▸ **What is being asked**: When the line containing "camera: 55 degrees left, 10 degrees up" appears in the entries below, begin printing there and stop after the line containing "(521, 268) = (373, 435): white"; print each of those lines exactly and no other line.

▸ **Information**:
________________________

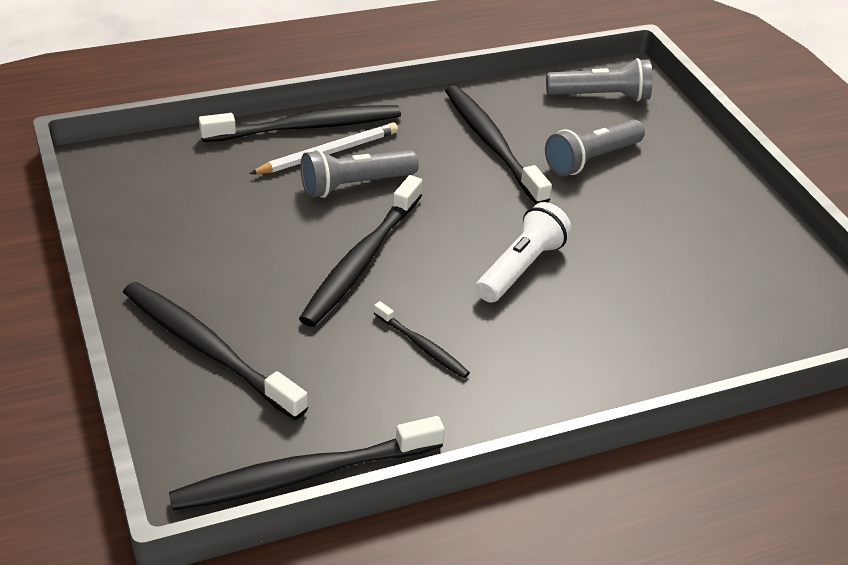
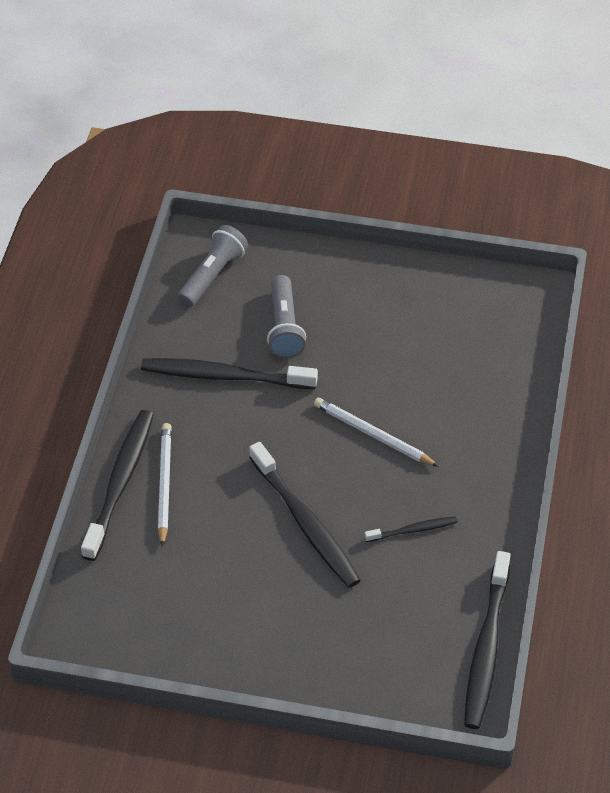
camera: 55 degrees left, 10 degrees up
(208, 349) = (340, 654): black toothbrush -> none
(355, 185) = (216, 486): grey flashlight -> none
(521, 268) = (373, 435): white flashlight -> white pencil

________________________

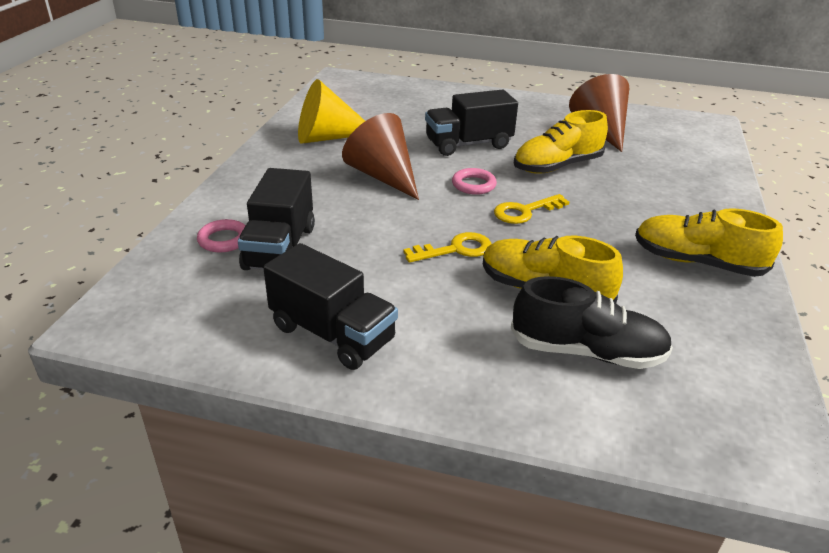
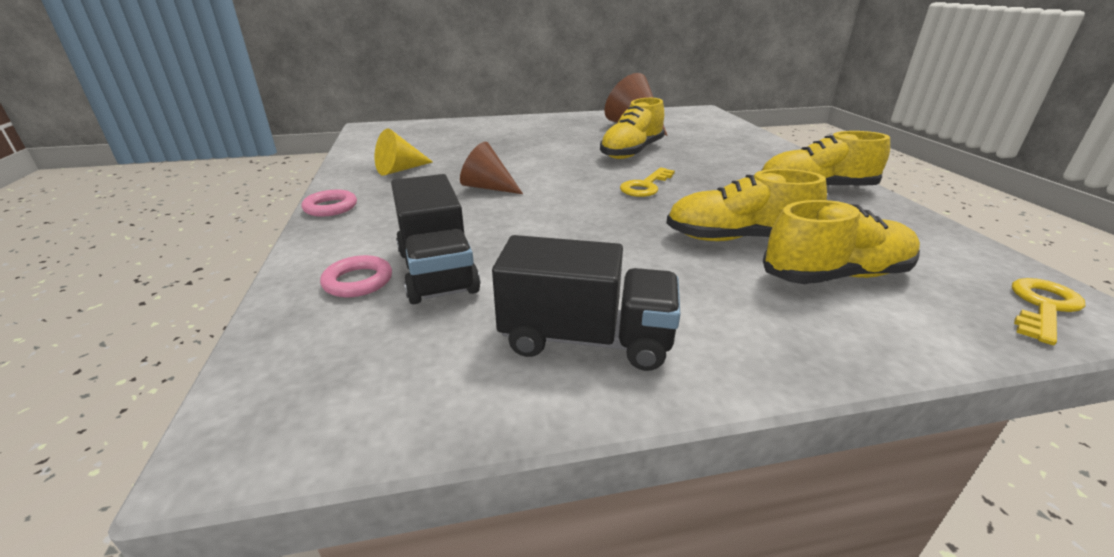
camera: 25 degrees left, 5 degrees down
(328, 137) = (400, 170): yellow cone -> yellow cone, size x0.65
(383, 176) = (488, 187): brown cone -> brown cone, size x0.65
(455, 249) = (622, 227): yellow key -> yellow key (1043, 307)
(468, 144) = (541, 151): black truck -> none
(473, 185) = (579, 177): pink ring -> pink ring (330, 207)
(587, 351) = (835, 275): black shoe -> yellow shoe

________________________

▸ **Result of the task**:
camera: 55 degrees left, 10 degrees up
(208, 349) = (340, 654): black toothbrush -> none
(355, 185) = (216, 486): grey flashlight -> none
(521, 268) = (373, 435): white flashlight -> white pencil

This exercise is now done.